(Stored entries)
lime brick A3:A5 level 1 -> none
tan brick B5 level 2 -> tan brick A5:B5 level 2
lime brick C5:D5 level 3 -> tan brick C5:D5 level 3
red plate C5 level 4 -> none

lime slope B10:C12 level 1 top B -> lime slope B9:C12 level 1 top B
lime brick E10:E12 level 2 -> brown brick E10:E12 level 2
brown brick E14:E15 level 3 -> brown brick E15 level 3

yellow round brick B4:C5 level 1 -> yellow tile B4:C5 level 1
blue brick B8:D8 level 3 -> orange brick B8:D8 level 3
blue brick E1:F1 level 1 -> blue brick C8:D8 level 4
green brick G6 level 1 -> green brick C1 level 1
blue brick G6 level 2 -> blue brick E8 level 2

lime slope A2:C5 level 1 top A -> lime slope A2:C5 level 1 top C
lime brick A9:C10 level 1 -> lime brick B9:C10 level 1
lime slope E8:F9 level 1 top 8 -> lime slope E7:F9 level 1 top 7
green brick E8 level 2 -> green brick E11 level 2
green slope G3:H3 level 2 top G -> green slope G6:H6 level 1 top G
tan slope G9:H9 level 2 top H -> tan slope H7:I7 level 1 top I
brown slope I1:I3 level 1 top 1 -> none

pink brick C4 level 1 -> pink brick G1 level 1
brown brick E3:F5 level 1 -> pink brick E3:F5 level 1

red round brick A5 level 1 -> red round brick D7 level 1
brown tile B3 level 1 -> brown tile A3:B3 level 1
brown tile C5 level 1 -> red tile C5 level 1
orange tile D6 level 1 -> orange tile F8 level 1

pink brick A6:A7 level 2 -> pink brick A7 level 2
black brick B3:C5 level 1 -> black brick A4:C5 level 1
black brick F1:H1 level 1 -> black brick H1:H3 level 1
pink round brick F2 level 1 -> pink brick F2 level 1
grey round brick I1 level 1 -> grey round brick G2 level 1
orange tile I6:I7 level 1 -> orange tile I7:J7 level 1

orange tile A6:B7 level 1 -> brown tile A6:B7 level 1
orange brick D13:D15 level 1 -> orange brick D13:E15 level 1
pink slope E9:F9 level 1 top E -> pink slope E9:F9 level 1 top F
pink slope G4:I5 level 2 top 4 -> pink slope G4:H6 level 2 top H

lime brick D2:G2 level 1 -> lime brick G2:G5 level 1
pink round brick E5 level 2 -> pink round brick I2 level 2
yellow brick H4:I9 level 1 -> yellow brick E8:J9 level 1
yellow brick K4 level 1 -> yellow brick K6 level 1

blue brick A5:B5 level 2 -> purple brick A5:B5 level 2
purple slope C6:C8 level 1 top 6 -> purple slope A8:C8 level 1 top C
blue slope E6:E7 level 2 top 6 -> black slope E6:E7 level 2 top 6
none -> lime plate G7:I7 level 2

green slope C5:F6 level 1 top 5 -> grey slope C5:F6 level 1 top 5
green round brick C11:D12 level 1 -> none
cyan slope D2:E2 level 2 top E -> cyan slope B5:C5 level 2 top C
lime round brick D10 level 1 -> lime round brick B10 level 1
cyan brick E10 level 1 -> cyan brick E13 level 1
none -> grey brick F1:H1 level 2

▶ PROMPT
Your answer should consist solely of the lines above from the line with "brown slope I1:I3 level 1 top 1 -> none" to the line with "lime round brick D10", both included, reproduced exactly.

▶ REPLY TO THE EXERCISE
brown slope I1:I3 level 1 top 1 -> none

pink brick C4 level 1 -> pink brick G1 level 1
brown brick E3:F5 level 1 -> pink brick E3:F5 level 1

red round brick A5 level 1 -> red round brick D7 level 1
brown tile B3 level 1 -> brown tile A3:B3 level 1
brown tile C5 level 1 -> red tile C5 level 1
orange tile D6 level 1 -> orange tile F8 level 1

pink brick A6:A7 level 2 -> pink brick A7 level 2
black brick B3:C5 level 1 -> black brick A4:C5 level 1
black brick F1:H1 level 1 -> black brick H1:H3 level 1
pink round brick F2 level 1 -> pink brick F2 level 1
grey round brick I1 level 1 -> grey round brick G2 level 1
orange tile I6:I7 level 1 -> orange tile I7:J7 level 1

orange tile A6:B7 level 1 -> brown tile A6:B7 level 1
orange brick D13:D15 level 1 -> orange brick D13:E15 level 1
pink slope E9:F9 level 1 top E -> pink slope E9:F9 level 1 top F
pink slope G4:I5 level 2 top 4 -> pink slope G4:H6 level 2 top H

lime brick D2:G2 level 1 -> lime brick G2:G5 level 1
pink round brick E5 level 2 -> pink round brick I2 level 2
yellow brick H4:I9 level 1 -> yellow brick E8:J9 level 1
yellow brick K4 level 1 -> yellow brick K6 level 1

blue brick A5:B5 level 2 -> purple brick A5:B5 level 2
purple slope C6:C8 level 1 top 6 -> purple slope A8:C8 level 1 top C
blue slope E6:E7 level 2 top 6 -> black slope E6:E7 level 2 top 6
none -> lime plate G7:I7 level 2

green slope C5:F6 level 1 top 5 -> grey slope C5:F6 level 1 top 5
green round brick C11:D12 level 1 -> none
cyan slope D2:E2 level 2 top E -> cyan slope B5:C5 level 2 top C
lime round brick D10 level 1 -> lime round brick B10 level 1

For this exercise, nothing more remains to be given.